→ **Problem to work on**
Both the line below containing "móvil/marrón 589 376" and the line containing "martillo/negro 445 240", along with every line between them, should be repeated exactly; no other line belongs in the answer.

→ **Dataset records**
******************************

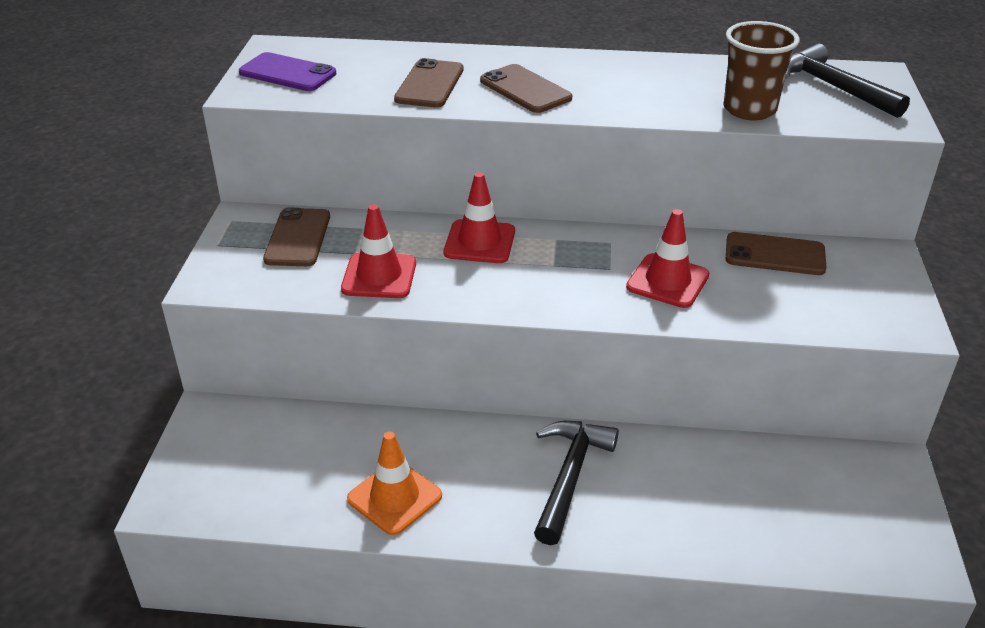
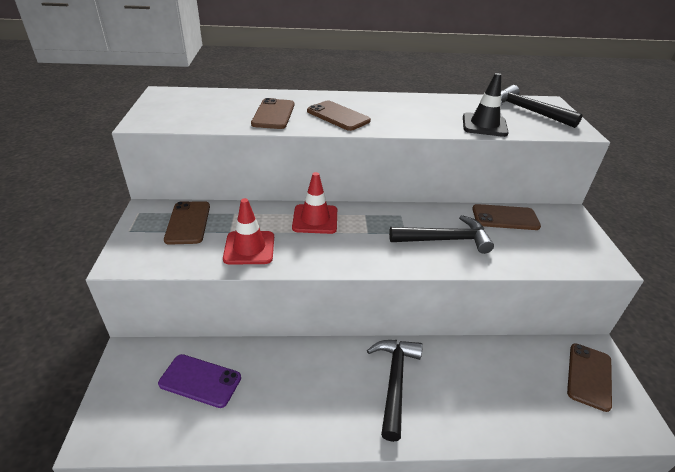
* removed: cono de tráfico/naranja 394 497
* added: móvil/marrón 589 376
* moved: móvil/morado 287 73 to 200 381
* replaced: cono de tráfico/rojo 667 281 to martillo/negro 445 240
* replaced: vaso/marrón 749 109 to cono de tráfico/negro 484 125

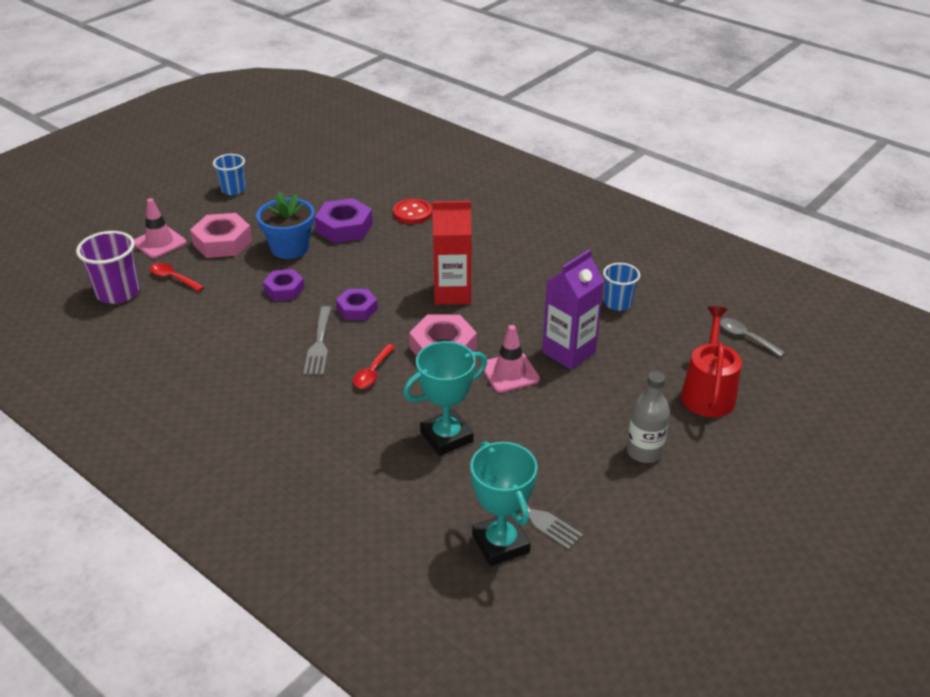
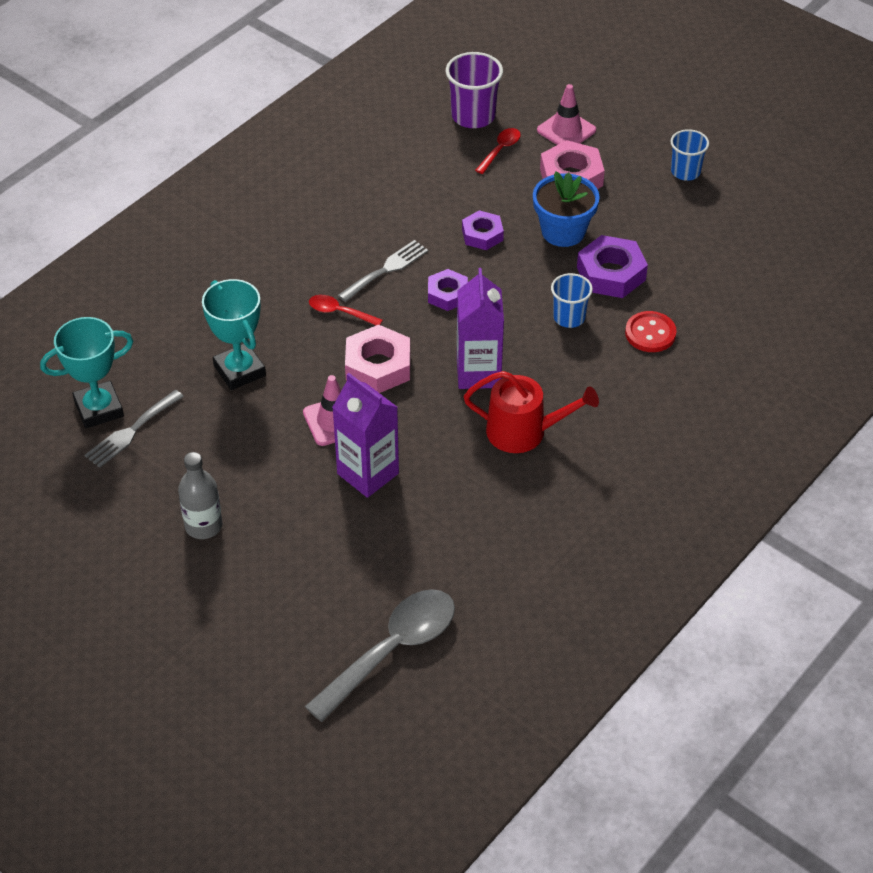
* moved: vaso/azul 618 303 to 569 317
* moved: regadera/rojo 708 393 to 523 432
* recoloured: cartón de leche/rojo 452 293 to cartón de leche/morado 478 373
* turned: tenedor/gris 319 344 = 386 269 135 degrees clockwise
* resized: cuchara/gris 745 337 = 392 650 x2.07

******************************

→ **Exercise response**
* added: móvil/marrón 589 376
* moved: móvil/morado 287 73 to 200 381
* replaced: cono de tráfico/rojo 667 281 to martillo/negro 445 240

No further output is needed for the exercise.